**YOUR ASSIGNMENT:** Whatever precedes the line containing "JOY3 pin SW: A15 -> A11" is not copied; that line and every line after it through the final one below are copied exactly, except pictures.

•••••

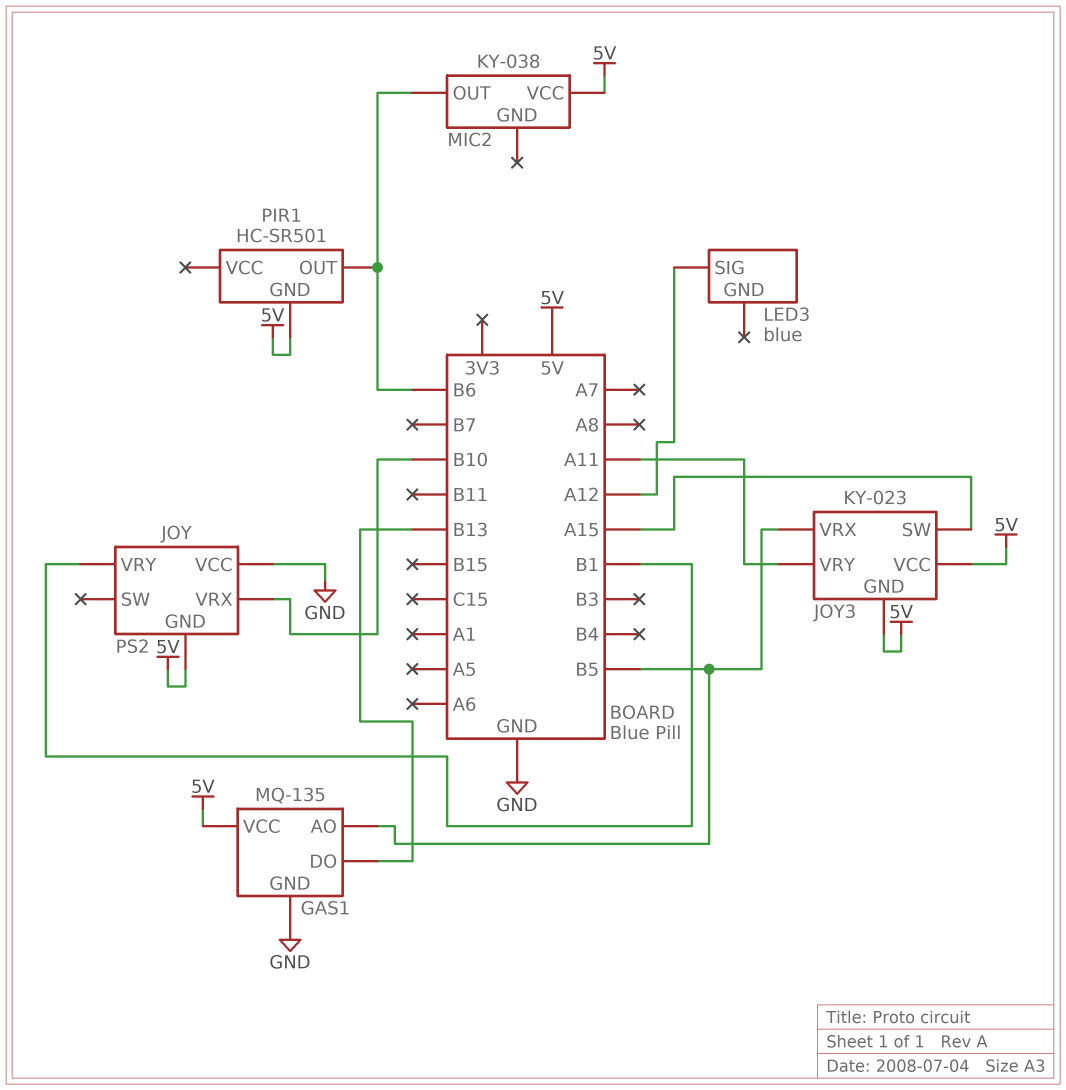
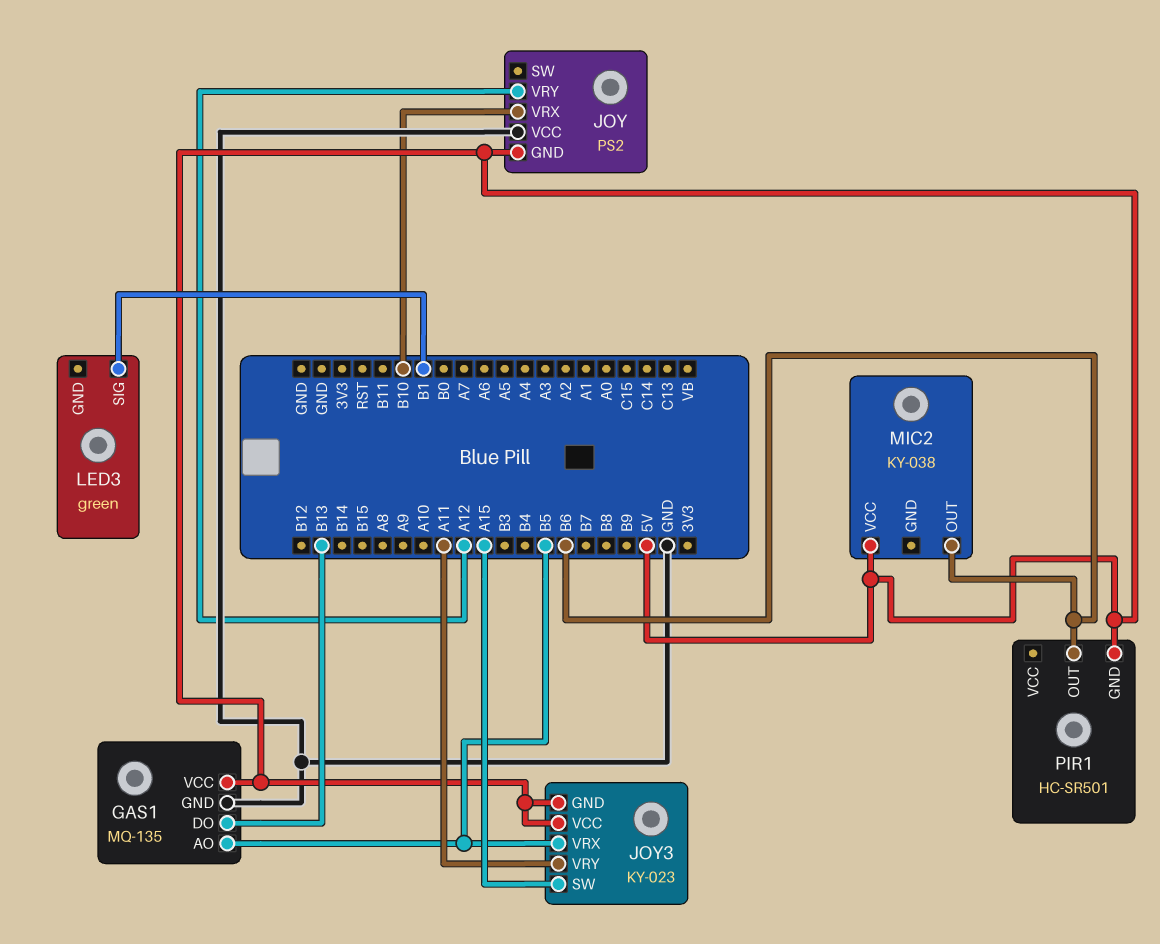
JOY pin VRY: B1 -> A12
LED3: blue -> green
LED3 pin SIG: A12 -> B1

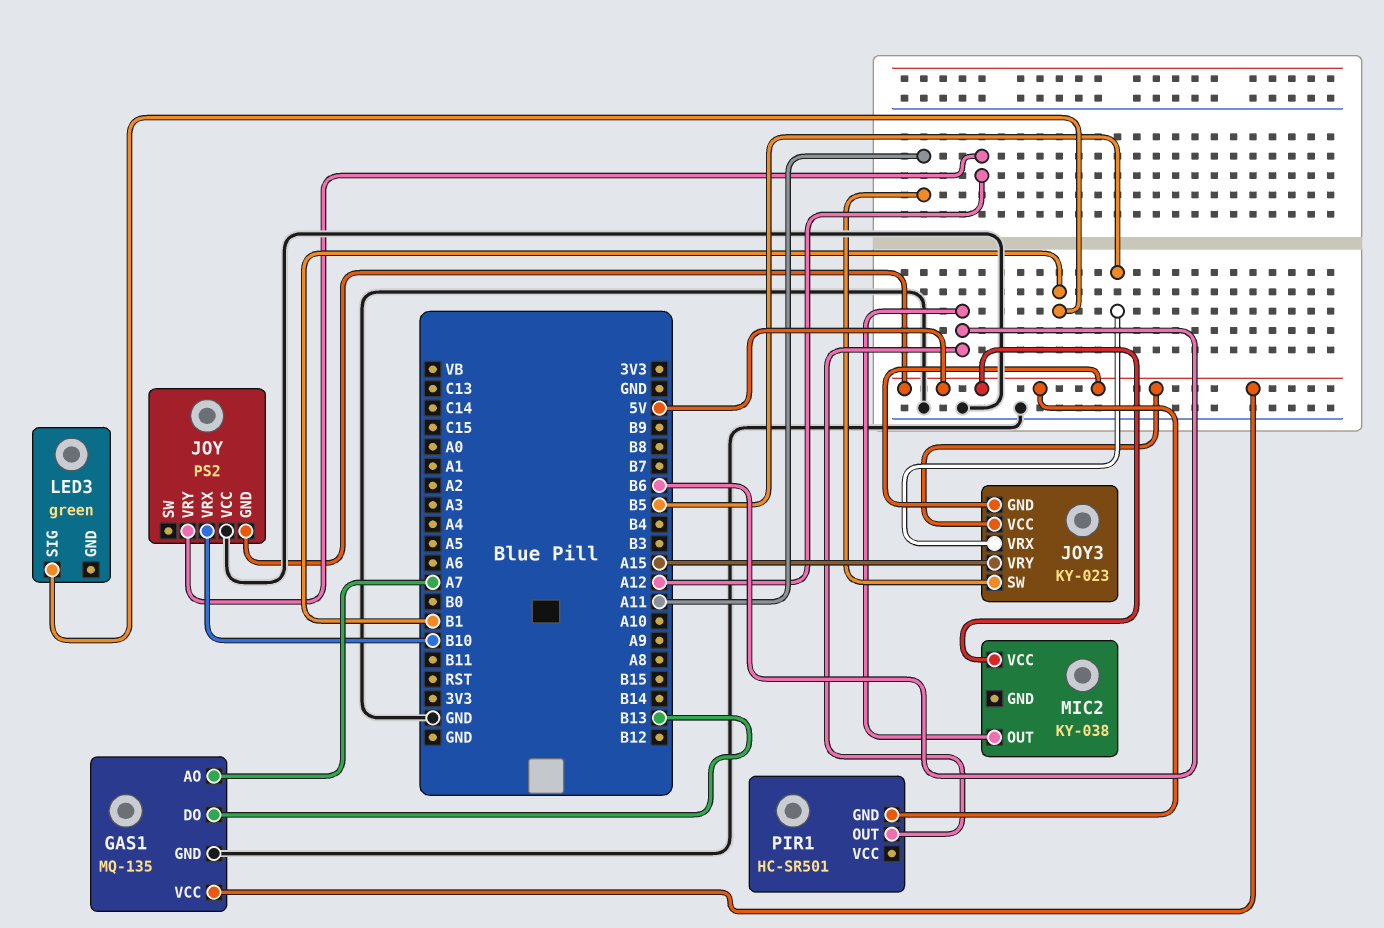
GAS1 pin AO: B5 -> A7
JOY3 pin SW: A15 -> A11
JOY3 pin VRY: A11 -> A15

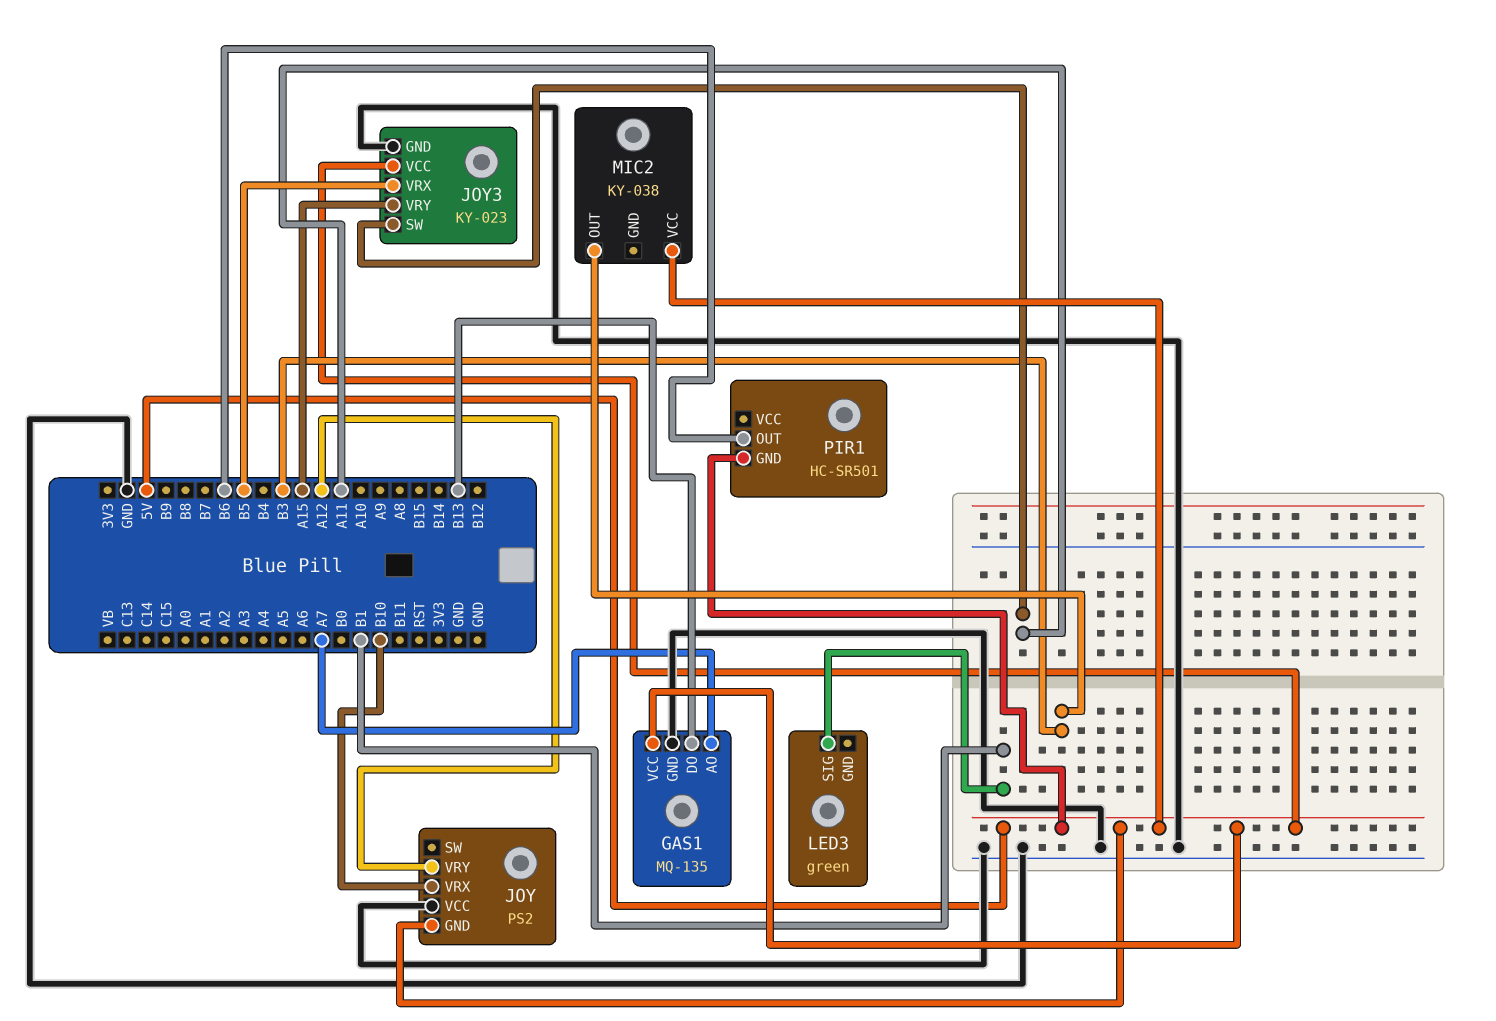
JOY3 pin GND: 5V -> GND
MIC2 pin OUT: B6 -> B3

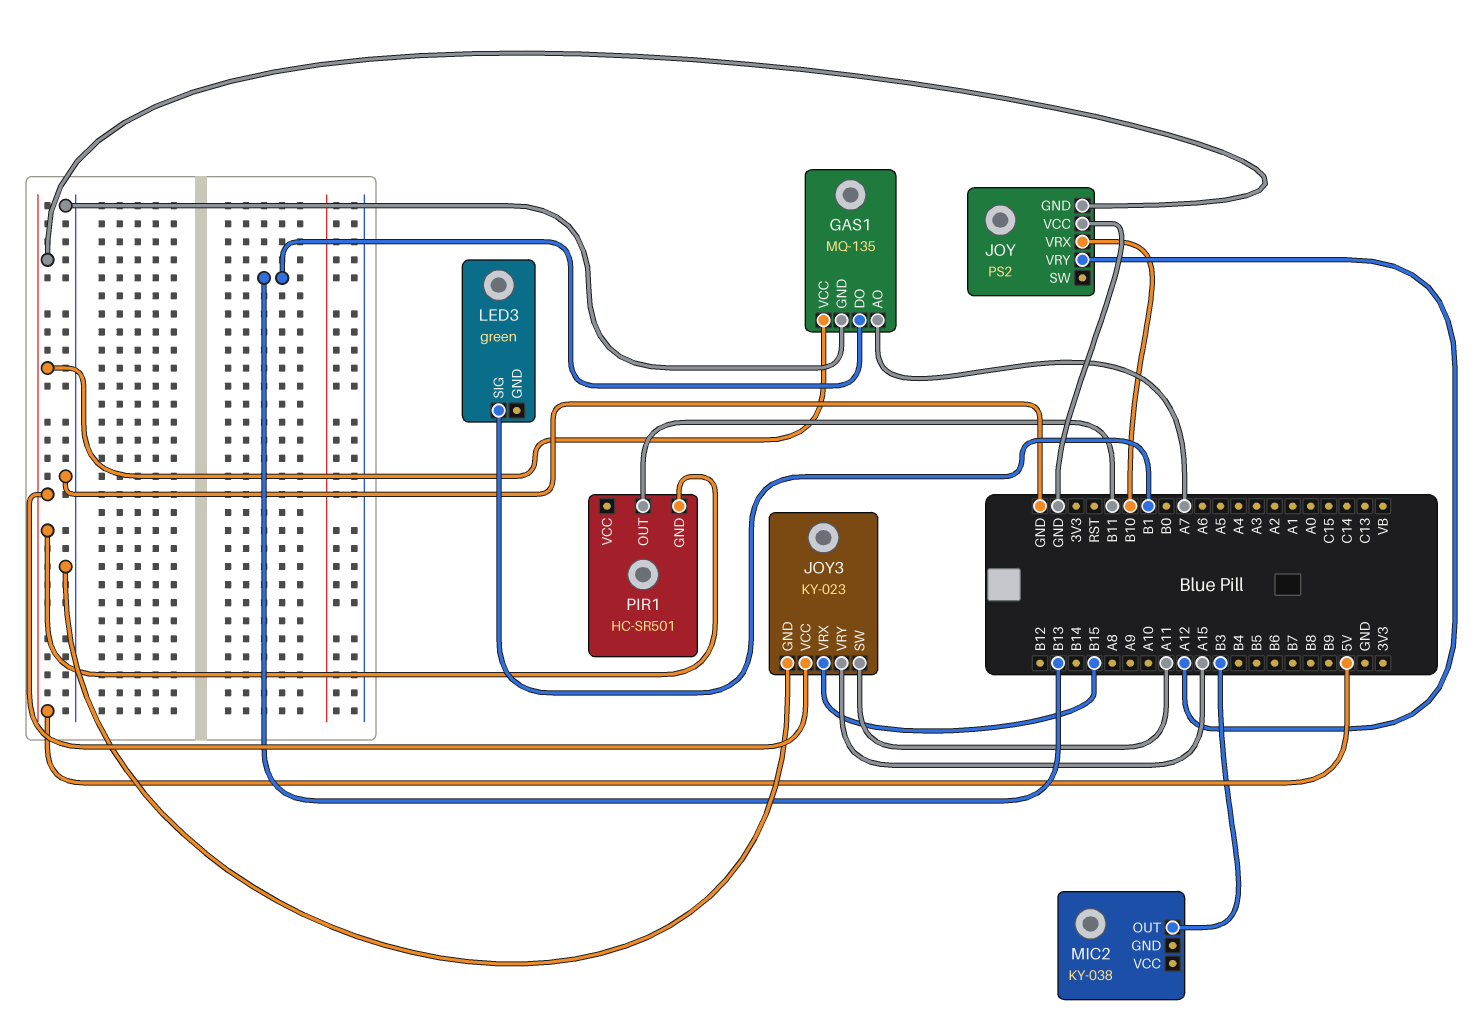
JOY3 pin VRX: B5 -> B15
MIC2 pin VCC: 5V -> none
PIR1 pin OUT: B6 -> B11

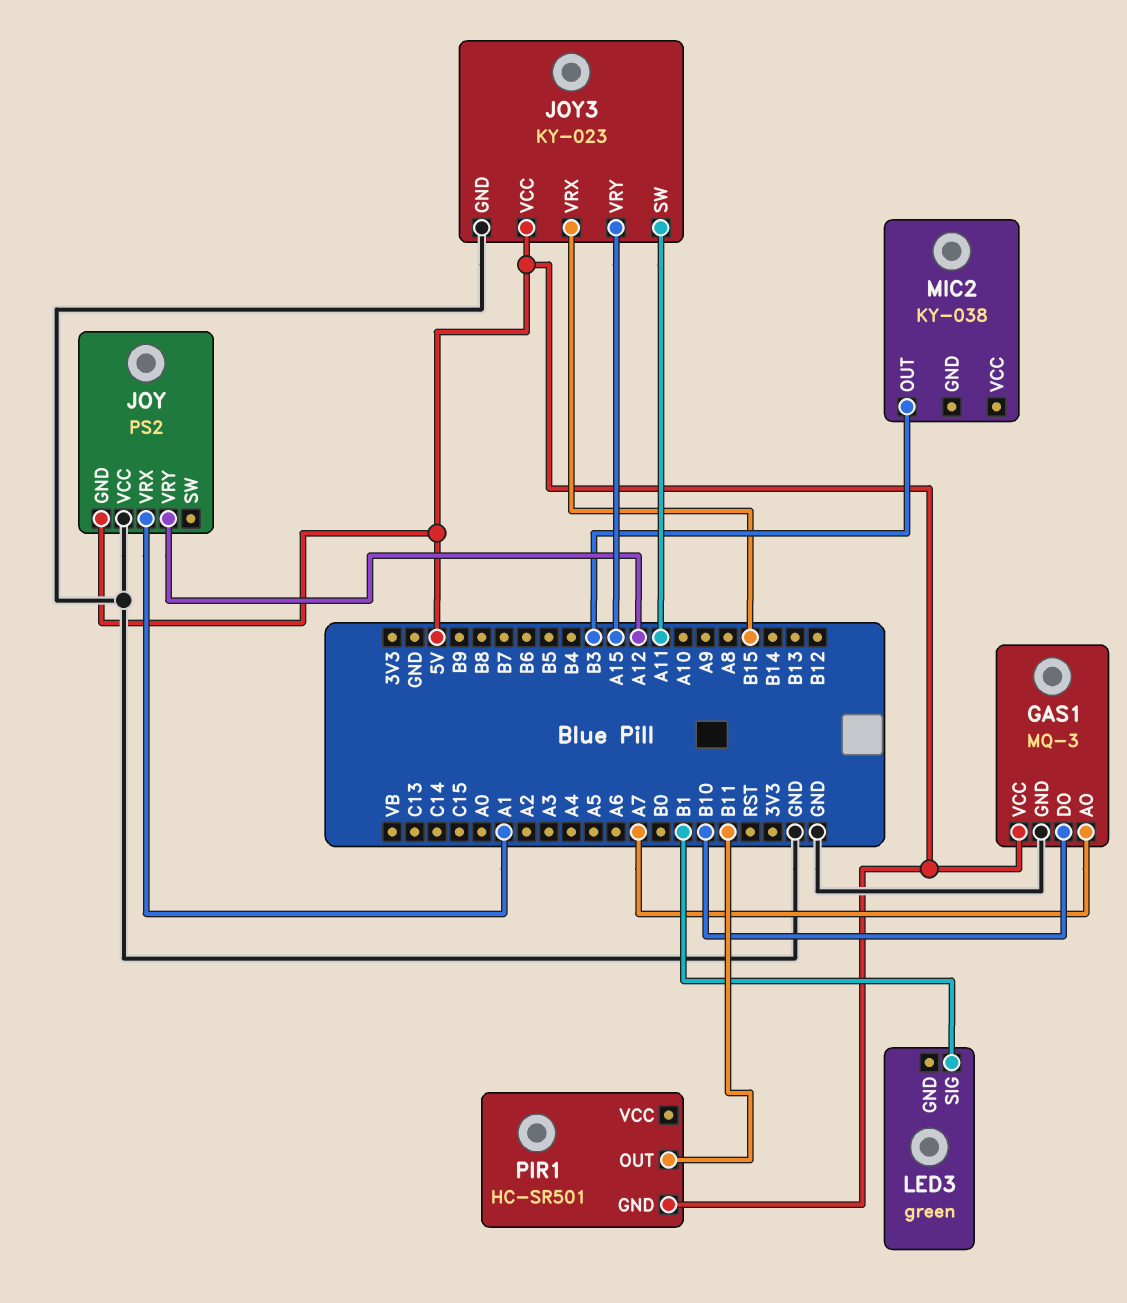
GAS1: MQ-135 -> MQ-3
GAS1 pin DO: B13 -> B10
JOY pin VRX: B10 -> A1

•••••

**RESPONSE FOR THIS EXERCISE:**
JOY3 pin SW: A15 -> A11
JOY3 pin VRY: A11 -> A15

JOY3 pin GND: 5V -> GND
MIC2 pin OUT: B6 -> B3

JOY3 pin VRX: B5 -> B15
MIC2 pin VCC: 5V -> none
PIR1 pin OUT: B6 -> B11

GAS1: MQ-135 -> MQ-3
GAS1 pin DO: B13 -> B10
JOY pin VRX: B10 -> A1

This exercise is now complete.